• Exercise aim:
List each line of the data that holds the string "DOMINO".

• Before-and-after object lists:
● ● ● ●

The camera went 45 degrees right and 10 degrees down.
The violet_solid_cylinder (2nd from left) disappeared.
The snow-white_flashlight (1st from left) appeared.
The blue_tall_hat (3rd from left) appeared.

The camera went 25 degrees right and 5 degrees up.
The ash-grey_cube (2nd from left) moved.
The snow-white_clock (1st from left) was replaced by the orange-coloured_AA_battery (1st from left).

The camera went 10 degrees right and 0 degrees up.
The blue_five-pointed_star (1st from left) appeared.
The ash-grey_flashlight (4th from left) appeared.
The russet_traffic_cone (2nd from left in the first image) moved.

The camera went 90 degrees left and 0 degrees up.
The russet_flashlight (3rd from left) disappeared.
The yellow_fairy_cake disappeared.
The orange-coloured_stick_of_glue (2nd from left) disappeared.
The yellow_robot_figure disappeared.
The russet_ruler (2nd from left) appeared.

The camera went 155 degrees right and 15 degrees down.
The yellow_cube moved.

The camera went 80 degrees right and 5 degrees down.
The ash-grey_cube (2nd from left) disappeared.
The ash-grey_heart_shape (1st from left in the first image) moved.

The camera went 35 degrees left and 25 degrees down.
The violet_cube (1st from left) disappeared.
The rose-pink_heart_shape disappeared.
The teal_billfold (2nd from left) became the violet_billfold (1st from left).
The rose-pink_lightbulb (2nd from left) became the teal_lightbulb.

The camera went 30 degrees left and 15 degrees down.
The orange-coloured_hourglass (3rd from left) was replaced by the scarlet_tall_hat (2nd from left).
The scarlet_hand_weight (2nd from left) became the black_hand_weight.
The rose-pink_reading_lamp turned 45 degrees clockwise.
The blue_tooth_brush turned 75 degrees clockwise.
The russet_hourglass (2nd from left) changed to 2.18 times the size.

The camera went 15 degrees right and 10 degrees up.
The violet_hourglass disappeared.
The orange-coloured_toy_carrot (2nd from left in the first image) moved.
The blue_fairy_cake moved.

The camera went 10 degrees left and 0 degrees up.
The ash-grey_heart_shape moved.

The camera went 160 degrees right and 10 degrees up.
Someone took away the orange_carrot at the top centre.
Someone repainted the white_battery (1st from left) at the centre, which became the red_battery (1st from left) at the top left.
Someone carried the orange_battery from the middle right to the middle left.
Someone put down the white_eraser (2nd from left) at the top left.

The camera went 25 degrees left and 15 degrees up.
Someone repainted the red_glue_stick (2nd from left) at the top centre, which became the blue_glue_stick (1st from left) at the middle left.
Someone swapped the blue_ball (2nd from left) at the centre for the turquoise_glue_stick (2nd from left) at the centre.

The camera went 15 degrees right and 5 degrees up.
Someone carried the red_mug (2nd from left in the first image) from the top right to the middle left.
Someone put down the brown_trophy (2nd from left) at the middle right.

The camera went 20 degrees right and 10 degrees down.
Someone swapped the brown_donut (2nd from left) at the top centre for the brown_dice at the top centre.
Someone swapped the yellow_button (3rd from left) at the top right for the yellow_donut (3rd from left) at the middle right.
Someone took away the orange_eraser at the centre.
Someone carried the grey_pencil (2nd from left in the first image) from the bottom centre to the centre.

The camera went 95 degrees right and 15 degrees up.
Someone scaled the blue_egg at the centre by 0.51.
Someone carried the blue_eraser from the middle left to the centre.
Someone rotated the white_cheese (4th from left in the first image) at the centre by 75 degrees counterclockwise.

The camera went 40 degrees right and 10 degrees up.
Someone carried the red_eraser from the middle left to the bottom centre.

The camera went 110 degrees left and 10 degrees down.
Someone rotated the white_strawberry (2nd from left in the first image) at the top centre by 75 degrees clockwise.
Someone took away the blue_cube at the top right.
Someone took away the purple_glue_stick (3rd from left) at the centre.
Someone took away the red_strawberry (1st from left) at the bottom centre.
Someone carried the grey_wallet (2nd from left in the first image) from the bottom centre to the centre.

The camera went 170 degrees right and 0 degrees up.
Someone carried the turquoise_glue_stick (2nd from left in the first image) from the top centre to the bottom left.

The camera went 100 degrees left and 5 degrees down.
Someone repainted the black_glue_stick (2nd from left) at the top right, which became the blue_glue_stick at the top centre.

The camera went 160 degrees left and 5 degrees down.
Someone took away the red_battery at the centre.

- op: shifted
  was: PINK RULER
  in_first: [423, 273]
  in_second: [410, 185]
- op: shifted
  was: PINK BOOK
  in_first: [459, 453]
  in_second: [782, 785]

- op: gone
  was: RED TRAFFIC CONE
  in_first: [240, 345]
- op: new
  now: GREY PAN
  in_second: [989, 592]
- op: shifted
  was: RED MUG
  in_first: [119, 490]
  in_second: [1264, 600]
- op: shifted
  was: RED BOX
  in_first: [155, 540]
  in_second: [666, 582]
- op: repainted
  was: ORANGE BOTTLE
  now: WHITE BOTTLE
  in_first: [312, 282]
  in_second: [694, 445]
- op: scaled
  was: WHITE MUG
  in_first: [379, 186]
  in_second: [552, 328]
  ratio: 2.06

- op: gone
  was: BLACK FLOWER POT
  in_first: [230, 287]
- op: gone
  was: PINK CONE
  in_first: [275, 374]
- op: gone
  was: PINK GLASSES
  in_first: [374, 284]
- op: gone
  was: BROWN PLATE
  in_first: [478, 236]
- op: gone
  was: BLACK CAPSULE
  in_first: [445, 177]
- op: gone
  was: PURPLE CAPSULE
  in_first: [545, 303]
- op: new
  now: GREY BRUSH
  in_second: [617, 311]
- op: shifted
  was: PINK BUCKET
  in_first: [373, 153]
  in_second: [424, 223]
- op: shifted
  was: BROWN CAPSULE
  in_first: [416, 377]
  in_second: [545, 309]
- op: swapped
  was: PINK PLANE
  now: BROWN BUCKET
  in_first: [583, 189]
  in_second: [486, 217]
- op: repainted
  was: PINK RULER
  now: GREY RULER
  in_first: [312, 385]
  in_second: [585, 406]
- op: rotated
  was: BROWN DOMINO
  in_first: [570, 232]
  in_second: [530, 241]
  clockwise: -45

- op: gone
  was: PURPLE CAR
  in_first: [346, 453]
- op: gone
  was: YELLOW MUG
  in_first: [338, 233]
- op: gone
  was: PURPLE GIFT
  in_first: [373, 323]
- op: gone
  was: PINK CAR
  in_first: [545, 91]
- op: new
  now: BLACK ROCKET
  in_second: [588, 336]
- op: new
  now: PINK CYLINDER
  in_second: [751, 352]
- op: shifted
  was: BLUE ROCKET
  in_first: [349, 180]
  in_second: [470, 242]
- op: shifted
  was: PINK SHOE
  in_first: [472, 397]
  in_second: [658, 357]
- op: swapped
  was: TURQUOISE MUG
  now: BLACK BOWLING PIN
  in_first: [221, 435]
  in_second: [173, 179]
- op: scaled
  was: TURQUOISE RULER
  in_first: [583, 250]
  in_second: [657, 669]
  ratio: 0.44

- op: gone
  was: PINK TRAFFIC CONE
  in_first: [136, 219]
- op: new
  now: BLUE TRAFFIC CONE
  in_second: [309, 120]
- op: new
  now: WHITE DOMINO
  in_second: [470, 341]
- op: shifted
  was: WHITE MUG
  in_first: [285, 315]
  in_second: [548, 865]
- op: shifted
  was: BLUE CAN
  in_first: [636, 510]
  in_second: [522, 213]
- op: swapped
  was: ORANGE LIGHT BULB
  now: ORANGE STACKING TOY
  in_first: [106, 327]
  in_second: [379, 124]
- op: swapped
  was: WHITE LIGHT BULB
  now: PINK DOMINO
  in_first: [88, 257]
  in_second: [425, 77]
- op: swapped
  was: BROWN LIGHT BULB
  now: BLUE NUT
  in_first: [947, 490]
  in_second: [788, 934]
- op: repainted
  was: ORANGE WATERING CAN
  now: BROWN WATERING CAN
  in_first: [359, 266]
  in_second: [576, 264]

● ● ● ●

• Result for this task:
  was: BROWN DOMINO
  now: WHITE DOMINO
  now: PINK DOMINO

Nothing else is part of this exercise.